(MATERIAL PROVIDED begins)
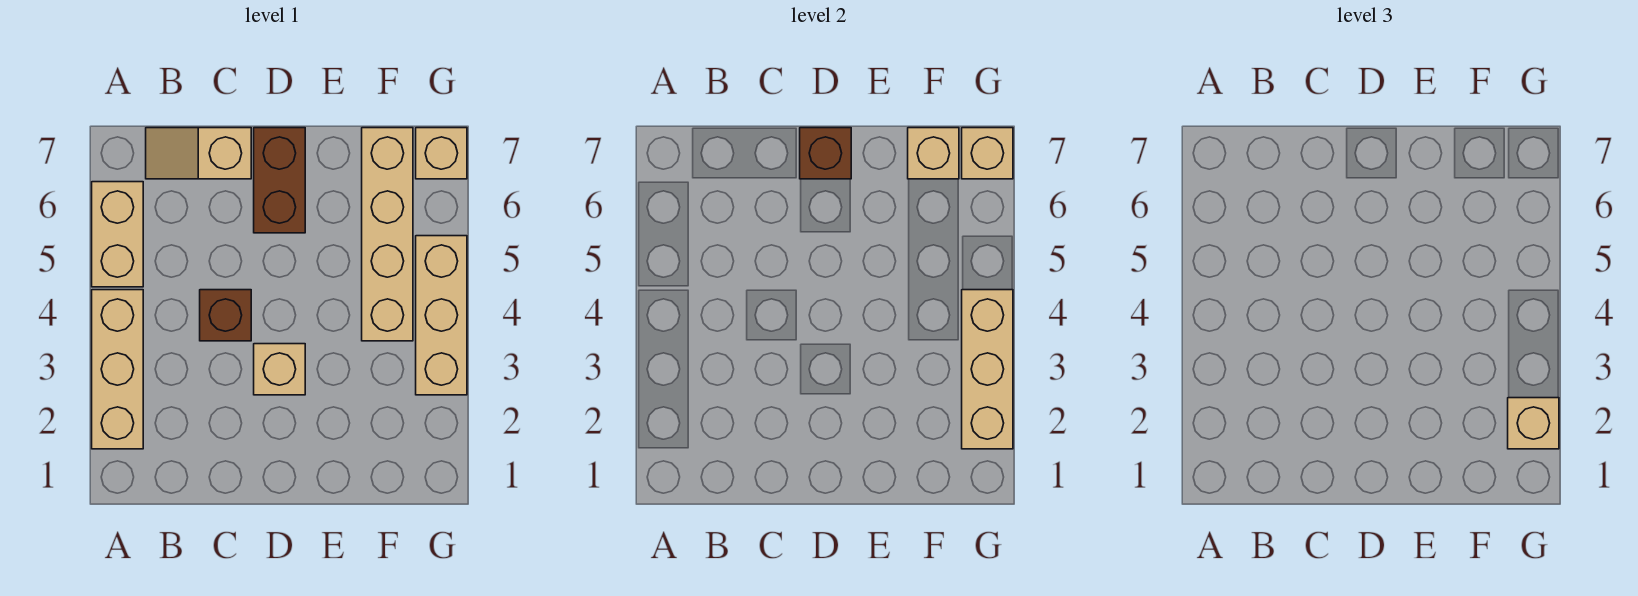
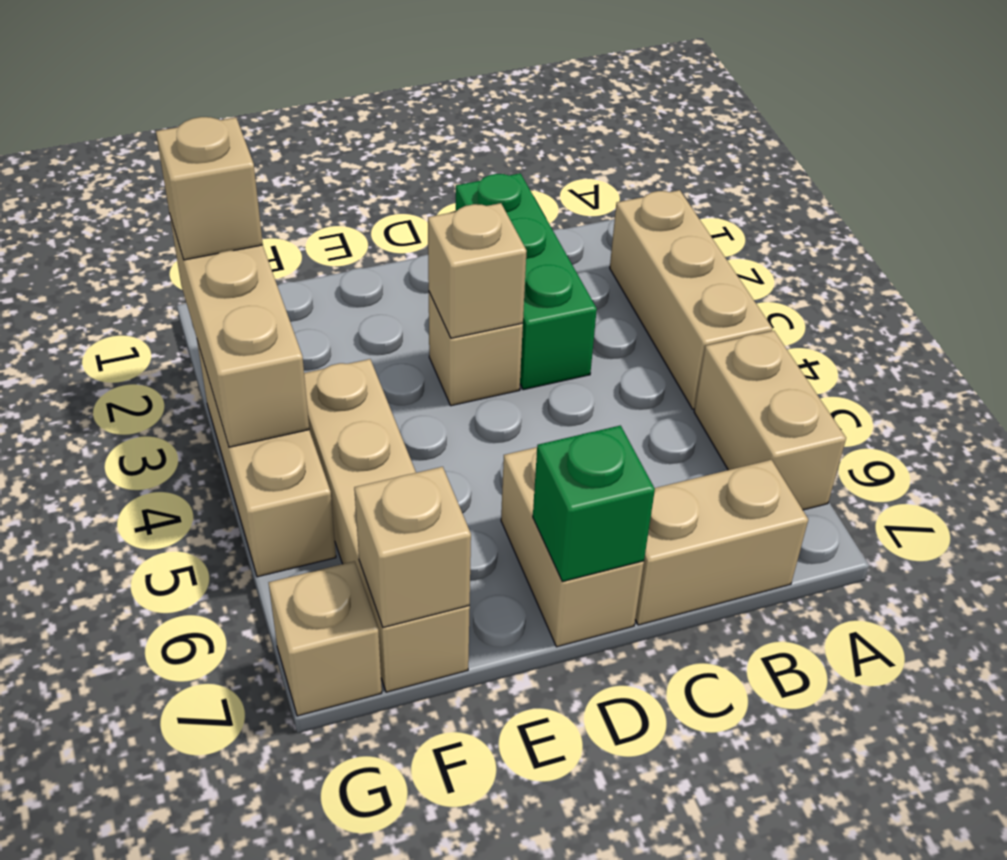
tan slope B7:C7 level 1 top C -> tan brick B7:C7 level 1
none -> green brick C1:C3 level 1
brown brick C4 level 1 -> none
brown brick D6:D7 level 1 -> tan brick D6:D7 level 1
brown brick D7 level 2 -> green brick D7 level 2
tan brick G7 level 2 -> tan brick D3 level 2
(MATERIAL PROVIDED ends)
All lines from the one containing "none -> green brick C1:C3 level 1" down to the final line above are to be restated word for word; leave out the rest.

none -> green brick C1:C3 level 1
brown brick C4 level 1 -> none
brown brick D6:D7 level 1 -> tan brick D6:D7 level 1
brown brick D7 level 2 -> green brick D7 level 2
tan brick G7 level 2 -> tan brick D3 level 2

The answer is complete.